### SET PROBLEM:
Reproduce the lines of the data below word for word, starting at the line that contains "When comparing their distances from matte" and ending after the line that contains "pyautogui.click(x=283, y=196)".

Stored entries

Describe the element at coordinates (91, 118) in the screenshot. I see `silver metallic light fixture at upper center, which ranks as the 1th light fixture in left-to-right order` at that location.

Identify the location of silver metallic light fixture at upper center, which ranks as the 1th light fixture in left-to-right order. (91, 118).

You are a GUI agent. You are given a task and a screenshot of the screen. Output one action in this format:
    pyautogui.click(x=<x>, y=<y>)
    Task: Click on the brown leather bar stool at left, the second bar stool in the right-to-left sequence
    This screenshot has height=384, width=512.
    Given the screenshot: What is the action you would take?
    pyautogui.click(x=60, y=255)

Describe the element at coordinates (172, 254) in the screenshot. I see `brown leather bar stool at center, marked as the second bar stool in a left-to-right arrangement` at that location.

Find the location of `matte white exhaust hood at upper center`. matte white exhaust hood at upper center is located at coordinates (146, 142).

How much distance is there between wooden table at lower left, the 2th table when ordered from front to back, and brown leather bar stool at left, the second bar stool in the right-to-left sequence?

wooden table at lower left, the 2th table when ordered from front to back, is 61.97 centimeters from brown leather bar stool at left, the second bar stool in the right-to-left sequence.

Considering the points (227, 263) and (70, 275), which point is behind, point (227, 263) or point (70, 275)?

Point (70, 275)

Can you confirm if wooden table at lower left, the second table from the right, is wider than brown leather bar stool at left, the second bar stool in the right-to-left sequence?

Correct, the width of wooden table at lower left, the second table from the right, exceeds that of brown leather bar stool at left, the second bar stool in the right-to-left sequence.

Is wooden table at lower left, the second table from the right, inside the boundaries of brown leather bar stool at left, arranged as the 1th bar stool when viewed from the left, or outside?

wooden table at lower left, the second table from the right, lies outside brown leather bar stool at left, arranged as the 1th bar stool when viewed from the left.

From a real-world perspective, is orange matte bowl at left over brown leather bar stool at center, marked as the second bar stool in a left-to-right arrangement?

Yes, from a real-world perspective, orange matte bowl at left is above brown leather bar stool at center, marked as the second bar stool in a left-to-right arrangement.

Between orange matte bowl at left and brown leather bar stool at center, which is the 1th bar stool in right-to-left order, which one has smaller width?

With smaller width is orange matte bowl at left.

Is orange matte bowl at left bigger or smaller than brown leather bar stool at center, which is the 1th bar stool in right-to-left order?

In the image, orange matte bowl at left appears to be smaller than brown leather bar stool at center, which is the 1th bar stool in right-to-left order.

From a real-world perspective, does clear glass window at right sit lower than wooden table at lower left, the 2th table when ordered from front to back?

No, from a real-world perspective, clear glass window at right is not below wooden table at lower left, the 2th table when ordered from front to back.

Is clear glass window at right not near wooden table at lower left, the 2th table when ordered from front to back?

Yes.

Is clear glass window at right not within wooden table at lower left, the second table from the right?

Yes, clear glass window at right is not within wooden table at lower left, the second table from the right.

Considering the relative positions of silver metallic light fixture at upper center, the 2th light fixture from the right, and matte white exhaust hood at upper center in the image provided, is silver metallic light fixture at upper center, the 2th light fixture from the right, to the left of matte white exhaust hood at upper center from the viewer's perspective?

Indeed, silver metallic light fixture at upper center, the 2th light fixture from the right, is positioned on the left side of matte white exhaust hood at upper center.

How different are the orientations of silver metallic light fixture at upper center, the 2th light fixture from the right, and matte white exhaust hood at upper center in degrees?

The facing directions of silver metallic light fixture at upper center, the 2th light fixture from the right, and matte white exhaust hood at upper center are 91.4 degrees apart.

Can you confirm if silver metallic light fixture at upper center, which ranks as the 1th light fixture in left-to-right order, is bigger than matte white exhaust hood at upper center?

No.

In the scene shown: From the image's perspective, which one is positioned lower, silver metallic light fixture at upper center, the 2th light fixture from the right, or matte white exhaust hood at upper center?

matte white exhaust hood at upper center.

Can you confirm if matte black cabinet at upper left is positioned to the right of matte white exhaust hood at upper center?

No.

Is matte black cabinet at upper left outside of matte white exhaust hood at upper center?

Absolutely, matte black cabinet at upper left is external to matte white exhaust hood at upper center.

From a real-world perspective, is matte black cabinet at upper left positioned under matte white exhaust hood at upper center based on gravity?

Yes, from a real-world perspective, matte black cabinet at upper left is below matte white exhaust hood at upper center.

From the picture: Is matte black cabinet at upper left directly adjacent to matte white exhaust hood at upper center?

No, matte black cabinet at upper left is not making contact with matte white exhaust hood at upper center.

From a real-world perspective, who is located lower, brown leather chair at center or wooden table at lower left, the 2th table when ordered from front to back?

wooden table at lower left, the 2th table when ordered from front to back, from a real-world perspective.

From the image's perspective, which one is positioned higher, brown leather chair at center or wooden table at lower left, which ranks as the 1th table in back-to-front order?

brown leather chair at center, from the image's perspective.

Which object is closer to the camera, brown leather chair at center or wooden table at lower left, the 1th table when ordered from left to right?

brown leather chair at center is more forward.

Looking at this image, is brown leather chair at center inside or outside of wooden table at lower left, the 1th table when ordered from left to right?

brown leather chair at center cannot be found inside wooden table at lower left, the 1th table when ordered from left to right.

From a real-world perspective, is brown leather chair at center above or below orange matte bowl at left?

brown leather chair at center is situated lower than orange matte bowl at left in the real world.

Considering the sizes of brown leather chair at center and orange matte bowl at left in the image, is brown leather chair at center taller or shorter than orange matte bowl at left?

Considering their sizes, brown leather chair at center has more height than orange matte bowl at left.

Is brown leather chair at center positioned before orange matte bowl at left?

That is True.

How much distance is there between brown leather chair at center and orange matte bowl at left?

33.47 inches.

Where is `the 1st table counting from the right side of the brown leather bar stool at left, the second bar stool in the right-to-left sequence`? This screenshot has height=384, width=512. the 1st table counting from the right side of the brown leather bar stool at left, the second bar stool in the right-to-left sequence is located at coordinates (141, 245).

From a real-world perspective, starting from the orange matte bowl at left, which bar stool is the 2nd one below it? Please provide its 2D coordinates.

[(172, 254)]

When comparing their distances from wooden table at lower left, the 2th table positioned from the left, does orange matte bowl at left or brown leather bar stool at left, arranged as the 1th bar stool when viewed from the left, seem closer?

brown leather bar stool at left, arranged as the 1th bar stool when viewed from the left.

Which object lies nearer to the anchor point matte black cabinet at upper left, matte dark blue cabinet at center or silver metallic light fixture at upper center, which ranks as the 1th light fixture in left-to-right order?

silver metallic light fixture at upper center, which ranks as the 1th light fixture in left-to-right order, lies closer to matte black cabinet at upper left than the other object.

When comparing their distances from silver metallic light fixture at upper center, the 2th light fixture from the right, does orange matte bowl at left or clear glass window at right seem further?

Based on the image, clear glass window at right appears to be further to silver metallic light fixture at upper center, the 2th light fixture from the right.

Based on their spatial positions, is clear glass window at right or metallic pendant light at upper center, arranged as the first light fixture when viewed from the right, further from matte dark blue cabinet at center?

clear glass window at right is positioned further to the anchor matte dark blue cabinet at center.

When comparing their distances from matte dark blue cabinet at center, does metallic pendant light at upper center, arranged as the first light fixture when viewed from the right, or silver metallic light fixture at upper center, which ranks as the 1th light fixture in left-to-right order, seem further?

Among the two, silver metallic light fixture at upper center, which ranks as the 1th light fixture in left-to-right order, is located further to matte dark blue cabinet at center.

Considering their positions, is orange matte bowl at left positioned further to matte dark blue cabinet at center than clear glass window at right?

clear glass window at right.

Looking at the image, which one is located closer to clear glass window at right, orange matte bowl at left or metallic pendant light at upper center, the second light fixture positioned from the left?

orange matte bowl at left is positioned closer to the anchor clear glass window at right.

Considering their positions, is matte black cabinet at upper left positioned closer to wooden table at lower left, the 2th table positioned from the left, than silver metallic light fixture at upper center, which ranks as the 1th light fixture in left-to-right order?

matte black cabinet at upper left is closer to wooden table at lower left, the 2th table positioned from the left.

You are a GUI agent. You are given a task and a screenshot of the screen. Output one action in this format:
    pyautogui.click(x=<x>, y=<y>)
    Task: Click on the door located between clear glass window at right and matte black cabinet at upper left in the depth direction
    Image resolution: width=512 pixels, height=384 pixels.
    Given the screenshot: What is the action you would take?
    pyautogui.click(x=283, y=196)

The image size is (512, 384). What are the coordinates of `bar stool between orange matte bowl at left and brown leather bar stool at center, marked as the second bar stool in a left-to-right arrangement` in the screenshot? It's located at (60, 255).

### SOLVED EXERCISE:
When comparing their distances from matte dark blue cabinet at center, does metallic pendant light at upper center, arranged as the first light fixture when viewed from the right, or silver metallic light fixture at upper center, which ranks as the 1th light fixture in left-to-right order, seem further?

Among the two, silver metallic light fixture at upper center, which ranks as the 1th light fixture in left-to-right order, is located further to matte dark blue cabinet at center.

Considering their positions, is orange matte bowl at left positioned further to matte dark blue cabinet at center than clear glass window at right?

clear glass window at right.

Looking at the image, which one is located closer to clear glass window at right, orange matte bowl at left or metallic pendant light at upper center, the second light fixture positioned from the left?

orange matte bowl at left is positioned closer to the anchor clear glass window at right.

Considering their positions, is matte black cabinet at upper left positioned closer to wooden table at lower left, the 2th table positioned from the left, than silver metallic light fixture at upper center, which ranks as the 1th light fixture in left-to-right order?

matte black cabinet at upper left is closer to wooden table at lower left, the 2th table positioned from the left.

You are a GUI agent. You are given a task and a screenshot of the screen. Output one action in this format:
    pyautogui.click(x=<x>, y=<y>)
    Task: Click on the door located between clear glass window at right and matte black cabinet at upper left in the depth direction
    Image resolution: width=512 pixels, height=384 pixels.
    Given the screenshot: What is the action you would take?
    pyautogui.click(x=283, y=196)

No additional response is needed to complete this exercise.